**Records provided**.
────────

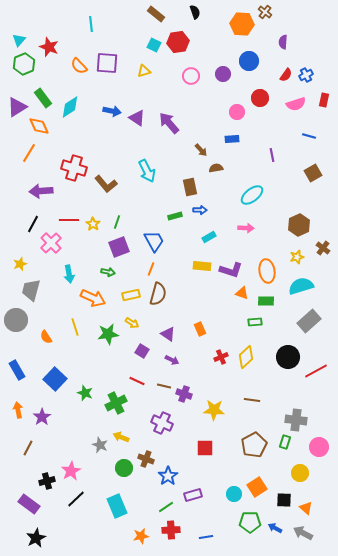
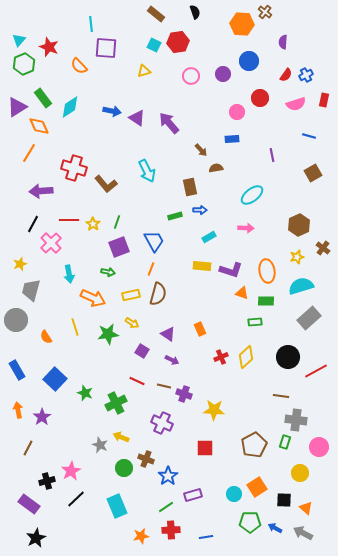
purple square at (107, 63): moved 1 px left, 15 px up
gray rectangle at (309, 321): moved 3 px up
brown line at (252, 400): moved 29 px right, 4 px up
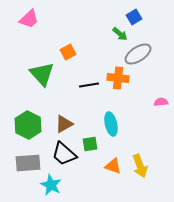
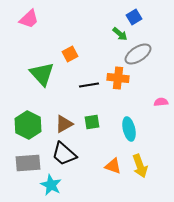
orange square: moved 2 px right, 2 px down
cyan ellipse: moved 18 px right, 5 px down
green square: moved 2 px right, 22 px up
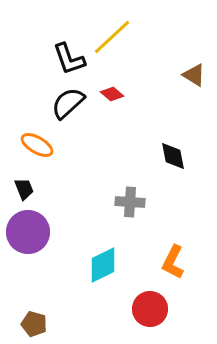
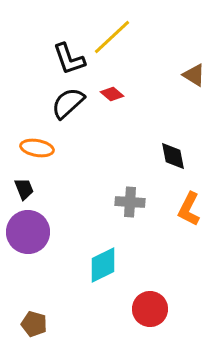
orange ellipse: moved 3 px down; rotated 20 degrees counterclockwise
orange L-shape: moved 16 px right, 53 px up
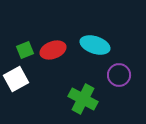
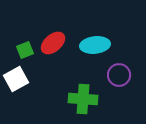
cyan ellipse: rotated 24 degrees counterclockwise
red ellipse: moved 7 px up; rotated 20 degrees counterclockwise
green cross: rotated 24 degrees counterclockwise
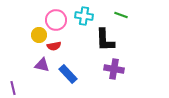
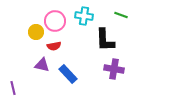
pink circle: moved 1 px left, 1 px down
yellow circle: moved 3 px left, 3 px up
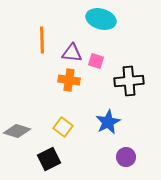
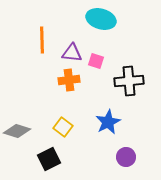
orange cross: rotated 15 degrees counterclockwise
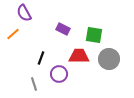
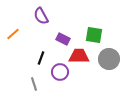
purple semicircle: moved 17 px right, 3 px down
purple rectangle: moved 10 px down
purple circle: moved 1 px right, 2 px up
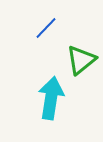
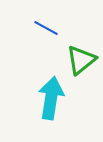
blue line: rotated 75 degrees clockwise
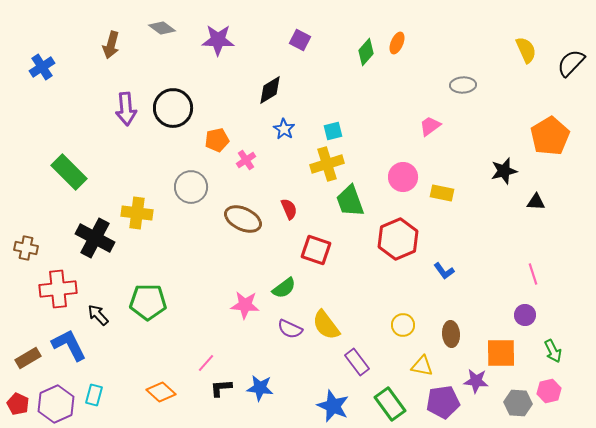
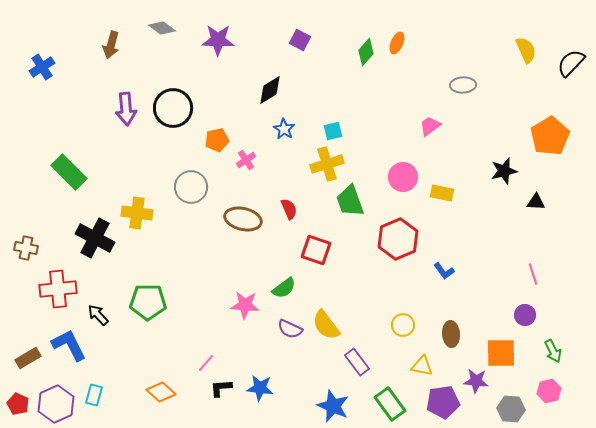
brown ellipse at (243, 219): rotated 12 degrees counterclockwise
gray hexagon at (518, 403): moved 7 px left, 6 px down
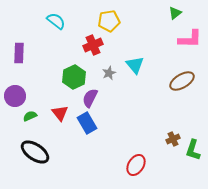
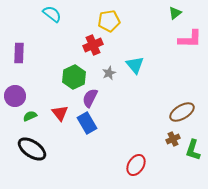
cyan semicircle: moved 4 px left, 7 px up
brown ellipse: moved 31 px down
black ellipse: moved 3 px left, 3 px up
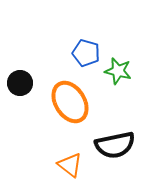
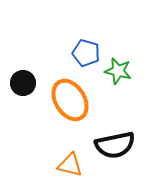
black circle: moved 3 px right
orange ellipse: moved 2 px up
orange triangle: rotated 24 degrees counterclockwise
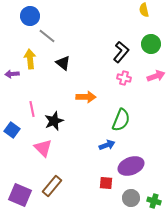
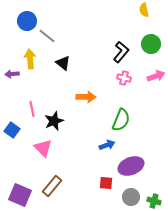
blue circle: moved 3 px left, 5 px down
gray circle: moved 1 px up
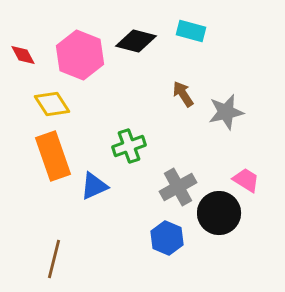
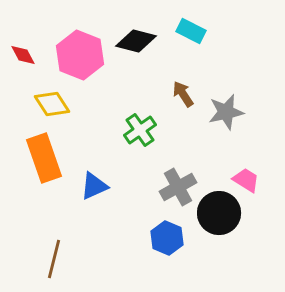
cyan rectangle: rotated 12 degrees clockwise
green cross: moved 11 px right, 16 px up; rotated 16 degrees counterclockwise
orange rectangle: moved 9 px left, 2 px down
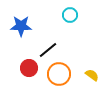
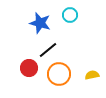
blue star: moved 19 px right, 3 px up; rotated 15 degrees clockwise
yellow semicircle: rotated 48 degrees counterclockwise
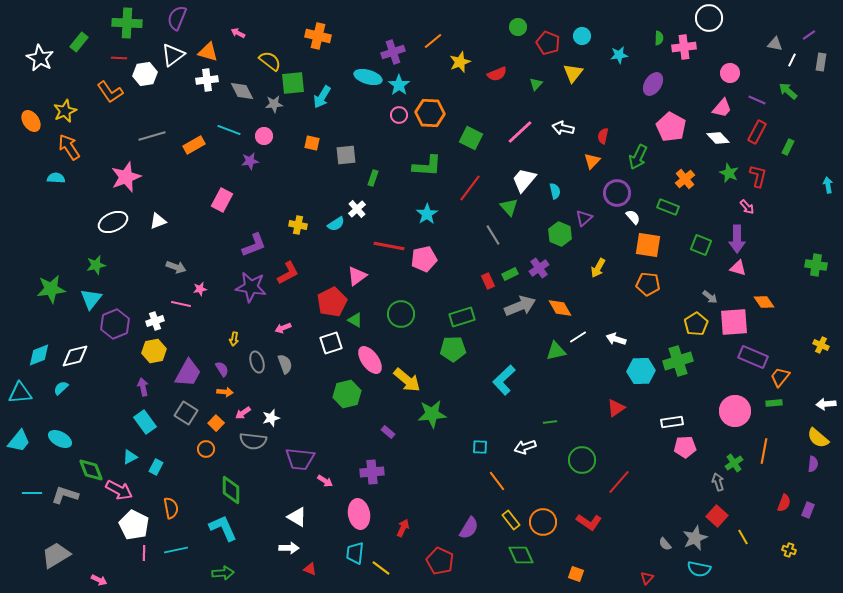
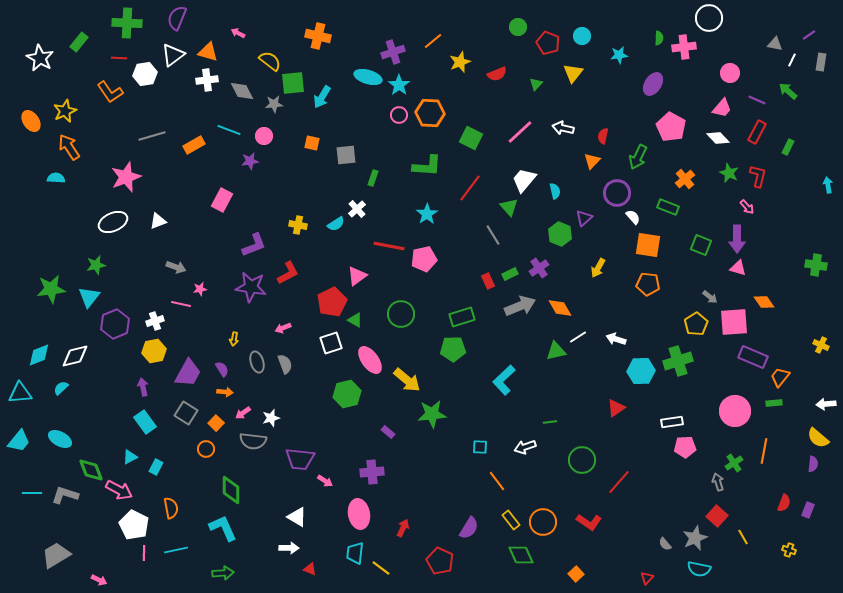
cyan triangle at (91, 299): moved 2 px left, 2 px up
orange square at (576, 574): rotated 28 degrees clockwise
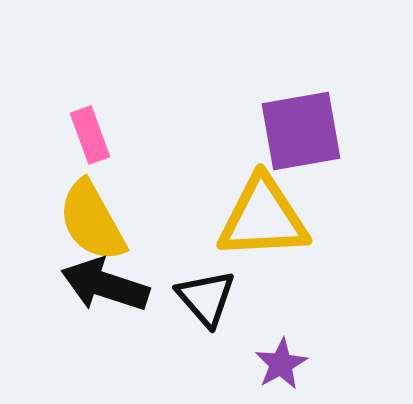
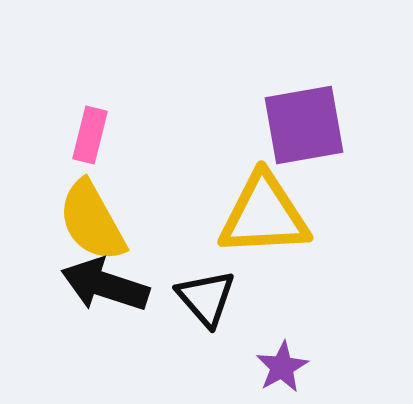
purple square: moved 3 px right, 6 px up
pink rectangle: rotated 34 degrees clockwise
yellow triangle: moved 1 px right, 3 px up
purple star: moved 1 px right, 3 px down
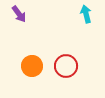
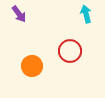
red circle: moved 4 px right, 15 px up
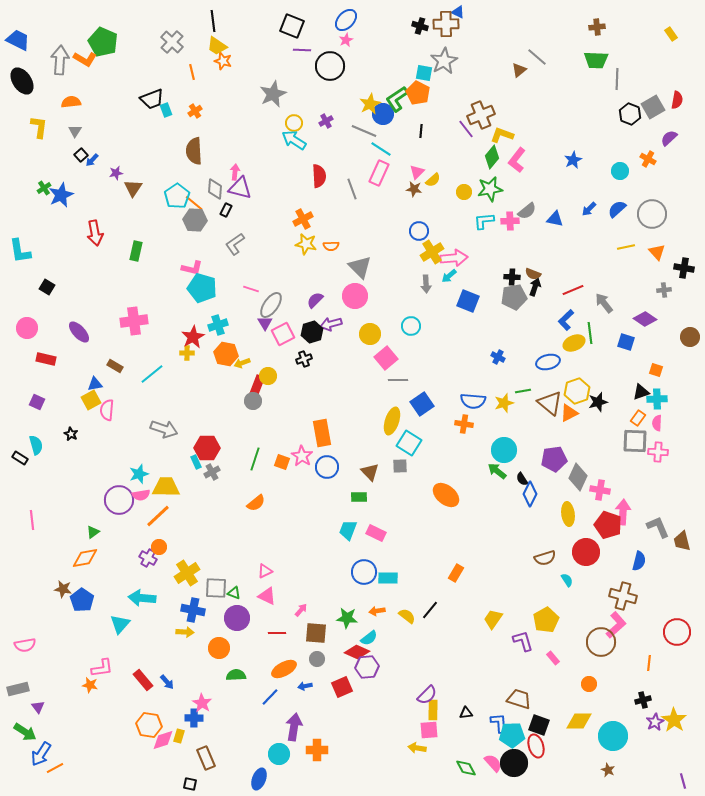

────────

From the records above, write out exactly the lines that begin at the line with "brown ellipse: moved 31 px down" and end at the line with "orange square at". Pictures must not appear in the output.

brown ellipse: moved 31 px down
black ellipse: moved 3 px left, 3 px up
black circle: moved 3 px right
orange ellipse: moved 2 px up
orange triangle: rotated 24 degrees counterclockwise
blue circle: moved 3 px left, 5 px down
gray circle: moved 1 px up
cyan rectangle: rotated 12 degrees clockwise
green cross: moved 11 px right, 16 px up; rotated 16 degrees counterclockwise
orange rectangle: moved 9 px left, 2 px down
blue star: moved 19 px right, 3 px up; rotated 15 degrees clockwise
yellow semicircle: rotated 48 degrees counterclockwise
cyan triangle at (91, 299): moved 2 px left, 2 px up
orange square at (576, 574): rotated 28 degrees clockwise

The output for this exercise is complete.